**DIRECTIONS FOR THIS TASK**
Please count the lines in the entries below that contain the string "kern", and reply with the number alone.

**DATA LISTING**

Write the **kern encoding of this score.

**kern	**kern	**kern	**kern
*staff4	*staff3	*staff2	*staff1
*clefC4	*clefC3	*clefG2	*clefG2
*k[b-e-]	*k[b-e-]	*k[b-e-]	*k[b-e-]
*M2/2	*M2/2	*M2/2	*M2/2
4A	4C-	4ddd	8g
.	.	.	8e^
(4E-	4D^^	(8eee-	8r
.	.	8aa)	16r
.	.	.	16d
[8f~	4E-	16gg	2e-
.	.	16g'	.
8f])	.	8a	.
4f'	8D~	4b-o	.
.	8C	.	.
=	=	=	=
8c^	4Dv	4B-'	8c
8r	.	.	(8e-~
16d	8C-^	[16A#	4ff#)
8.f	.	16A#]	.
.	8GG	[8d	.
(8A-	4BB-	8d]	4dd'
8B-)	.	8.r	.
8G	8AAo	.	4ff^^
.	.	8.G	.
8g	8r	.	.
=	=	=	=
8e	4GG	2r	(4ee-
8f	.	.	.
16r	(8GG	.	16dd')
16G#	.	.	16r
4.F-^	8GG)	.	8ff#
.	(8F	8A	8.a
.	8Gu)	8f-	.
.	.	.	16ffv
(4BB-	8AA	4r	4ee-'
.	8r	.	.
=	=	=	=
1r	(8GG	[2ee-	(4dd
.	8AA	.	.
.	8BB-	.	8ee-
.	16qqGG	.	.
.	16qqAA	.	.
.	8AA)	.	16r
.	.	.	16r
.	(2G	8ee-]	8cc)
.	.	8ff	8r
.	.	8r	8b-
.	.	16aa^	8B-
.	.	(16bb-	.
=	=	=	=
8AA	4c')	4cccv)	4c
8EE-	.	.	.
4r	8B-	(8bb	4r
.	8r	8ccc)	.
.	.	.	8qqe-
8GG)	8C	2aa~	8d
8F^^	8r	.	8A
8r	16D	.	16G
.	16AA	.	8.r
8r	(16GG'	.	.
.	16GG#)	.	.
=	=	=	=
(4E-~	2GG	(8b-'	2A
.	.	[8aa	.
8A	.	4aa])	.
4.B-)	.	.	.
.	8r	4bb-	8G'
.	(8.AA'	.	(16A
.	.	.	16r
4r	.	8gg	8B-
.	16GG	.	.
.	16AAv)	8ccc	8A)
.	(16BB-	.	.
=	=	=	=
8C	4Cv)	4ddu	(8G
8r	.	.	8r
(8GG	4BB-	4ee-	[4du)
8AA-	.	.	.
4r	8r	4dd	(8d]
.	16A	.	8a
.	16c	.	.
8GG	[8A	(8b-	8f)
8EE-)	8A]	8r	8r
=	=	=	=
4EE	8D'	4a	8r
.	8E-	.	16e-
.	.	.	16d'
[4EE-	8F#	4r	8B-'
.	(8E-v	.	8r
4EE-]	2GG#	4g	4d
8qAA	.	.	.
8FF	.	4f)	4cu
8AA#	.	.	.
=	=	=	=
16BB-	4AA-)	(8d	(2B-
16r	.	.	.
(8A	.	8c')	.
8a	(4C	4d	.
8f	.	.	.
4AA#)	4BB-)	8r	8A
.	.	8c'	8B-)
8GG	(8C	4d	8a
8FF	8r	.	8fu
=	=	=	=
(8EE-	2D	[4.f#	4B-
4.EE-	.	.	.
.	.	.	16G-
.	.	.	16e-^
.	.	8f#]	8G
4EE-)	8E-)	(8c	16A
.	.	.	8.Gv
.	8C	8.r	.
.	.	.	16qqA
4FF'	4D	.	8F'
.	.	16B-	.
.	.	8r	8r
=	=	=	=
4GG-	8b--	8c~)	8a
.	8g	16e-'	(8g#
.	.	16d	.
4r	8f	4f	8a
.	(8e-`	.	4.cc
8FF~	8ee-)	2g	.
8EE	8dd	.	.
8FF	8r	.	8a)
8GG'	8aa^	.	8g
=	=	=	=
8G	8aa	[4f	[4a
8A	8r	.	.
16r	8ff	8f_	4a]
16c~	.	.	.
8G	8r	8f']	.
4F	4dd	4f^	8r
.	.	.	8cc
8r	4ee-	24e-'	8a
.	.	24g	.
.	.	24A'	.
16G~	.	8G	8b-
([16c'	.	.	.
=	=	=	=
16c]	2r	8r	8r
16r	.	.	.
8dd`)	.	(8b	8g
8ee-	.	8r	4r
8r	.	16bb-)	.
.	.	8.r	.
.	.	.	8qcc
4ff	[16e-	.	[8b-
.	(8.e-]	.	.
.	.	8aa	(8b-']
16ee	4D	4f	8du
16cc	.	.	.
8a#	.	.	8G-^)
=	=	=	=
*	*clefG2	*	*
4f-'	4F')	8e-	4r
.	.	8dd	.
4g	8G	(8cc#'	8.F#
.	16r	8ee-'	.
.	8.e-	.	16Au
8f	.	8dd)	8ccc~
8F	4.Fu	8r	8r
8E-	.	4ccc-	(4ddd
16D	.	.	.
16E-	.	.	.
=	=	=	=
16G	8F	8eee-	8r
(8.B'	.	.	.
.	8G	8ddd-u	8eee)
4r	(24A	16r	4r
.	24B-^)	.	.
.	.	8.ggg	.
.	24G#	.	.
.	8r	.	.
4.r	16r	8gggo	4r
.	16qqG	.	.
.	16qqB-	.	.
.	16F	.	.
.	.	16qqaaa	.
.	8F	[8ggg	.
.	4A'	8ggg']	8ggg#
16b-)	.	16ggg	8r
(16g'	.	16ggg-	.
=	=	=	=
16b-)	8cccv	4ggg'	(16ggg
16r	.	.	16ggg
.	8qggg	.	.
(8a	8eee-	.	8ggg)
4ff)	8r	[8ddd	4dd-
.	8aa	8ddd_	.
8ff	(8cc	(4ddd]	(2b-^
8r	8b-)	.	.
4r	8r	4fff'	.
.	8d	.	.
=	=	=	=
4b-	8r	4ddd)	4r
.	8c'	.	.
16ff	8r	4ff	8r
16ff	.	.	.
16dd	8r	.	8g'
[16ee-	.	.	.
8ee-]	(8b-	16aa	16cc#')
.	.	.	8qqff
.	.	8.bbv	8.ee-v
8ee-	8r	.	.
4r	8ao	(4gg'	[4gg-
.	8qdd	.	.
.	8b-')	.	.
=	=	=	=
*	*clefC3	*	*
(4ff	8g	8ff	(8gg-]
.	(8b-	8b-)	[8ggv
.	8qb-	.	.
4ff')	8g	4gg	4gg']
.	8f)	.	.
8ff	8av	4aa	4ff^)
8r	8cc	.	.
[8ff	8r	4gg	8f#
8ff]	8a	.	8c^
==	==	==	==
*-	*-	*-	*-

**SOLUTION TO THE PROBLEM**
2